───── TASK DATA ─────

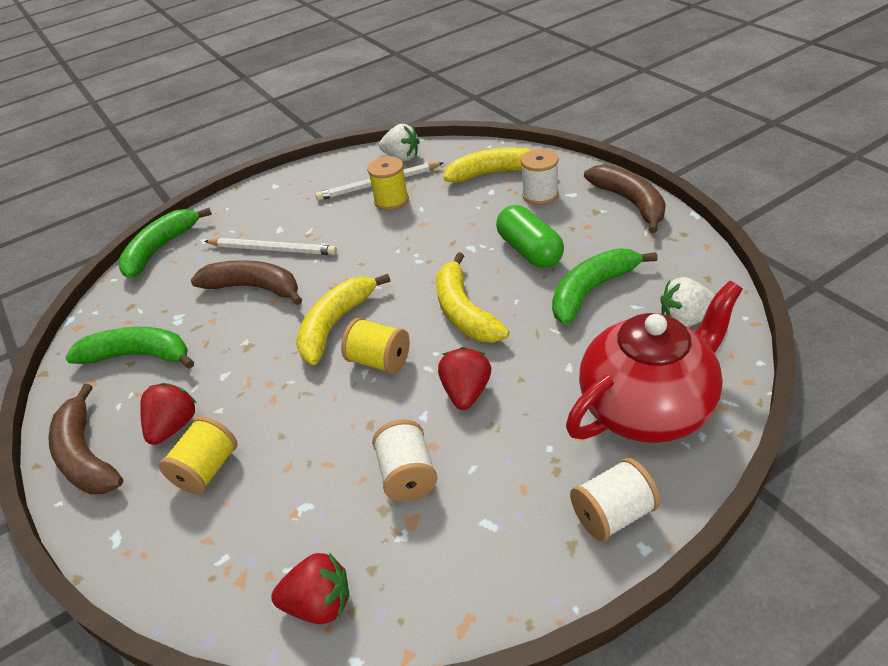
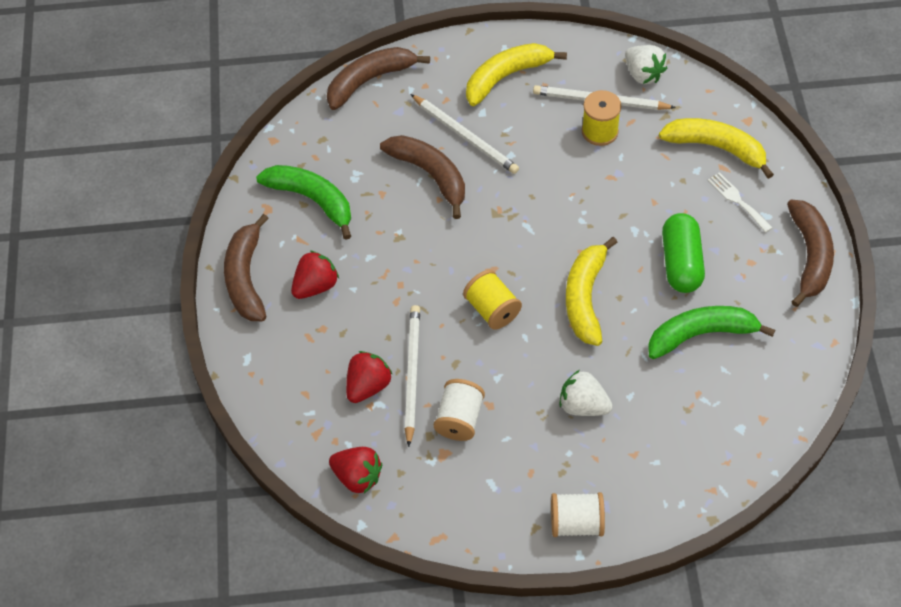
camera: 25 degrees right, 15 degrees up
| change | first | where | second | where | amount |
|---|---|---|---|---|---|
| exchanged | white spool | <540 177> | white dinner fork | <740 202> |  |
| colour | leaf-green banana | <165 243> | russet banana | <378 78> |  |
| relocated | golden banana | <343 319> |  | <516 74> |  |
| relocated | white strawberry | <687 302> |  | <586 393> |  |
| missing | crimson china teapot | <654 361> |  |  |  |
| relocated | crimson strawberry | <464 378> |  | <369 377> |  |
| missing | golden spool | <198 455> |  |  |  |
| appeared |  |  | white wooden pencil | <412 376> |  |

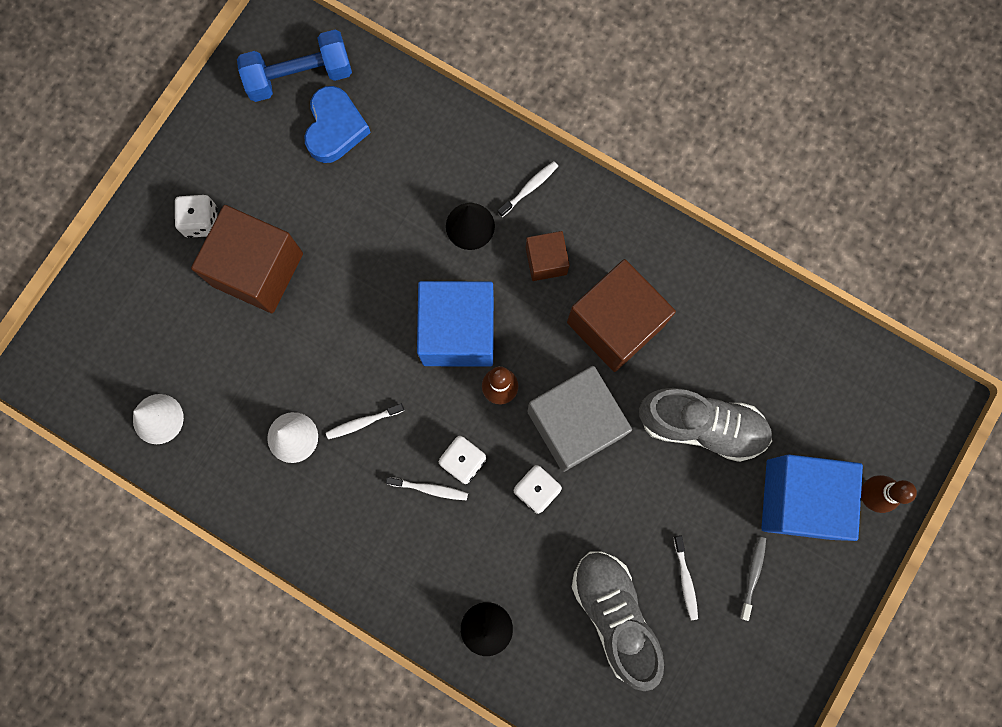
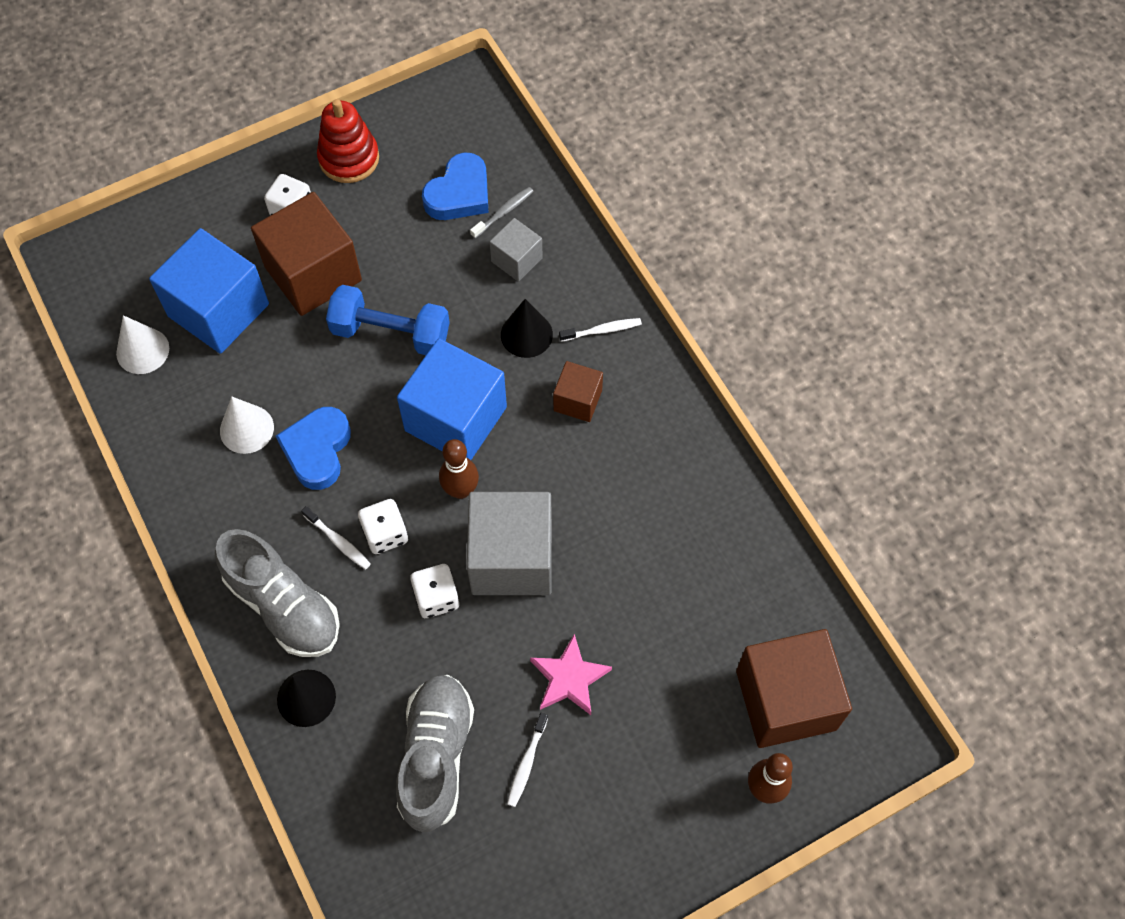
camera: 30 degrees right, 15 degrees down
| change | first | where | second | where | amount |
|---|---|---|---|---|---|
| relocated | royal blue free weight | <294 66> |  | <388 320> |  |
| relocated | russet solid cube | <621 315> |  | <794 688> |  |
| relocated | grey sneaker | <705 425> |  | <277 593> |  |
| exchanged | white dental brush | <365 421> | royal blue love heart | <313 448> |  |
| relocated | royal blue solid cube | <812 497> |  | <209 291> |  |
| relocated | grey dental brush | <753 579> |  | <501 212> |  |
| appeared |  |  | crimson stacking toy | <348 141> |  |
| appeared |  |  | grey solid cube | <516 250> |  |
| appeared |  |  | rose-pink five-pointed star | <571 674> |  |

─────

(WHAT THE EXERCISE ASKS): Filter the listing by the string "golden"; copy each matching line.

(YOUR SOLUTION):
| relocated | golden banana | <343 319> |  | <516 74> |  |
| missing | golden spool | <198 455> |  |  |  |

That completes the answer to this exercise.